• TASK: Reprint the lines below as they are, minus the pictures.

• DATA SUPPLIED:
________________
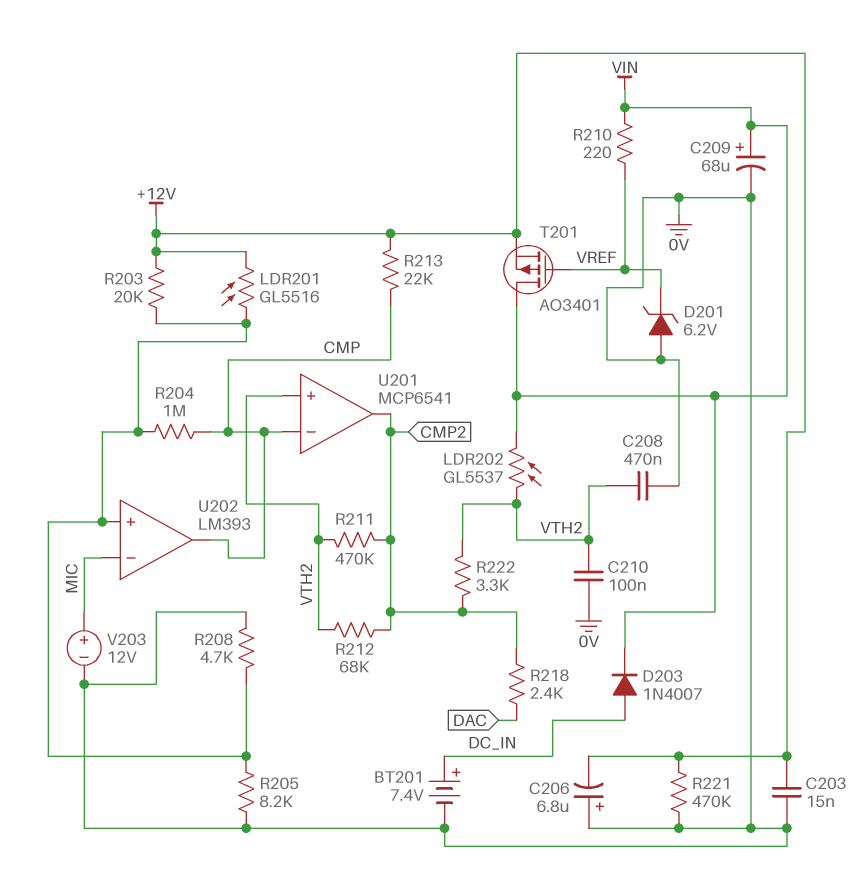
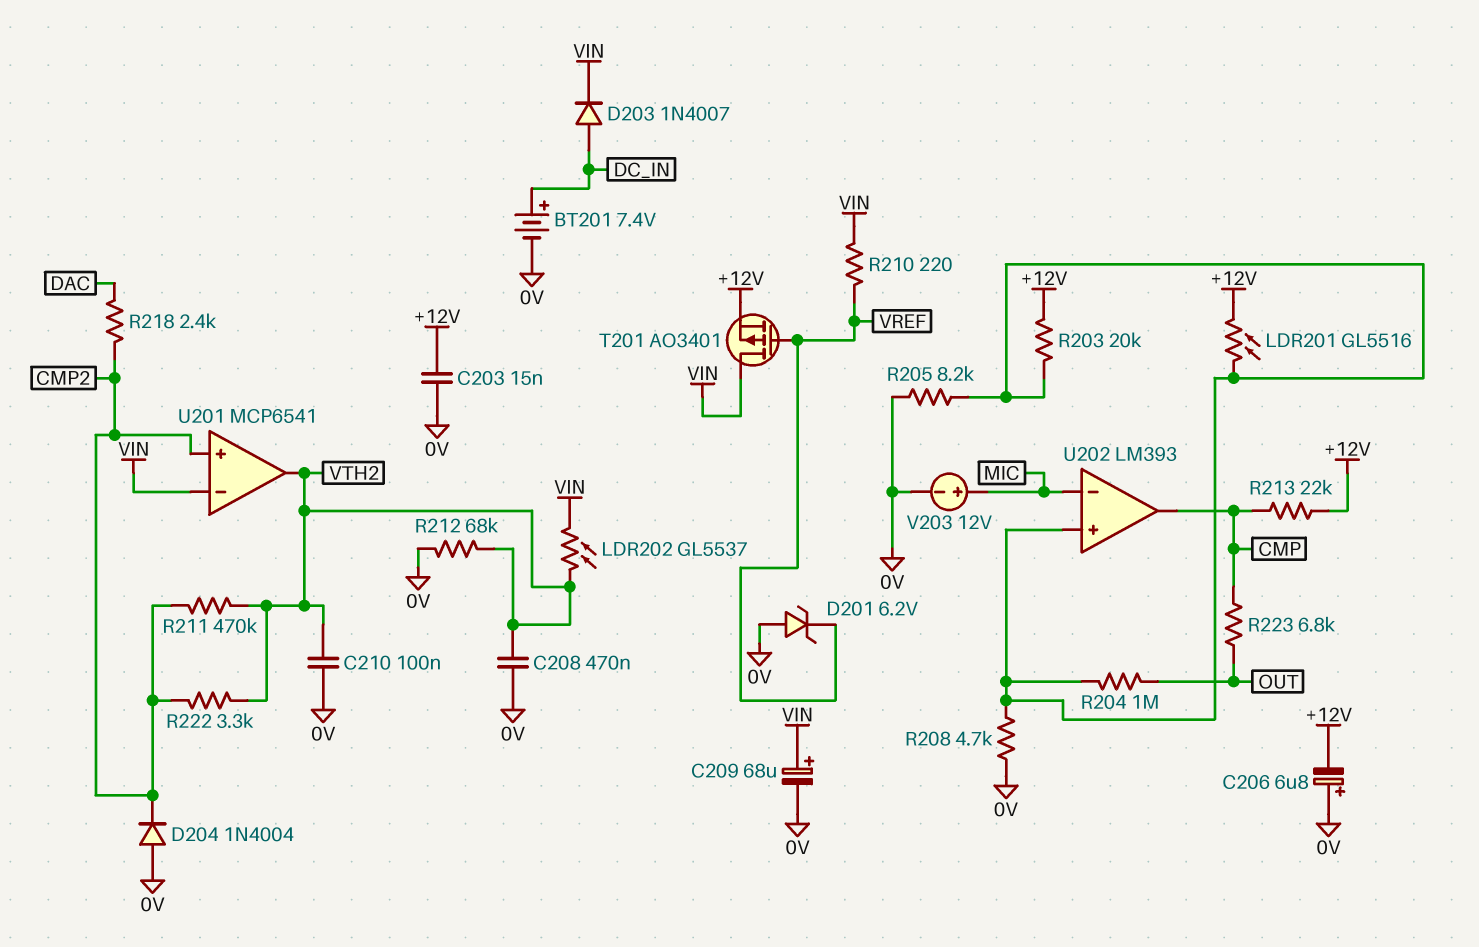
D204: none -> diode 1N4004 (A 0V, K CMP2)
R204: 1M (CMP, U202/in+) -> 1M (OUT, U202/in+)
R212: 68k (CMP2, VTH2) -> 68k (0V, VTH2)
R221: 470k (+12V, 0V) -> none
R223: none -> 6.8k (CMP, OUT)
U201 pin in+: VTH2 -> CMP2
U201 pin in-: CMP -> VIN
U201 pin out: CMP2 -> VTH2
________________
• SOLVED EXERCISE:
D204: none -> diode 1N4004 (A 0V, K CMP2)
R204: 1M (CMP, U202/in+) -> 1M (OUT, U202/in+)
R212: 68k (CMP2, VTH2) -> 68k (0V, VTH2)
R221: 470k (+12V, 0V) -> none
R223: none -> 6.8k (CMP, OUT)
U201 pin in+: VTH2 -> CMP2
U201 pin in-: CMP -> VIN
U201 pin out: CMP2 -> VTH2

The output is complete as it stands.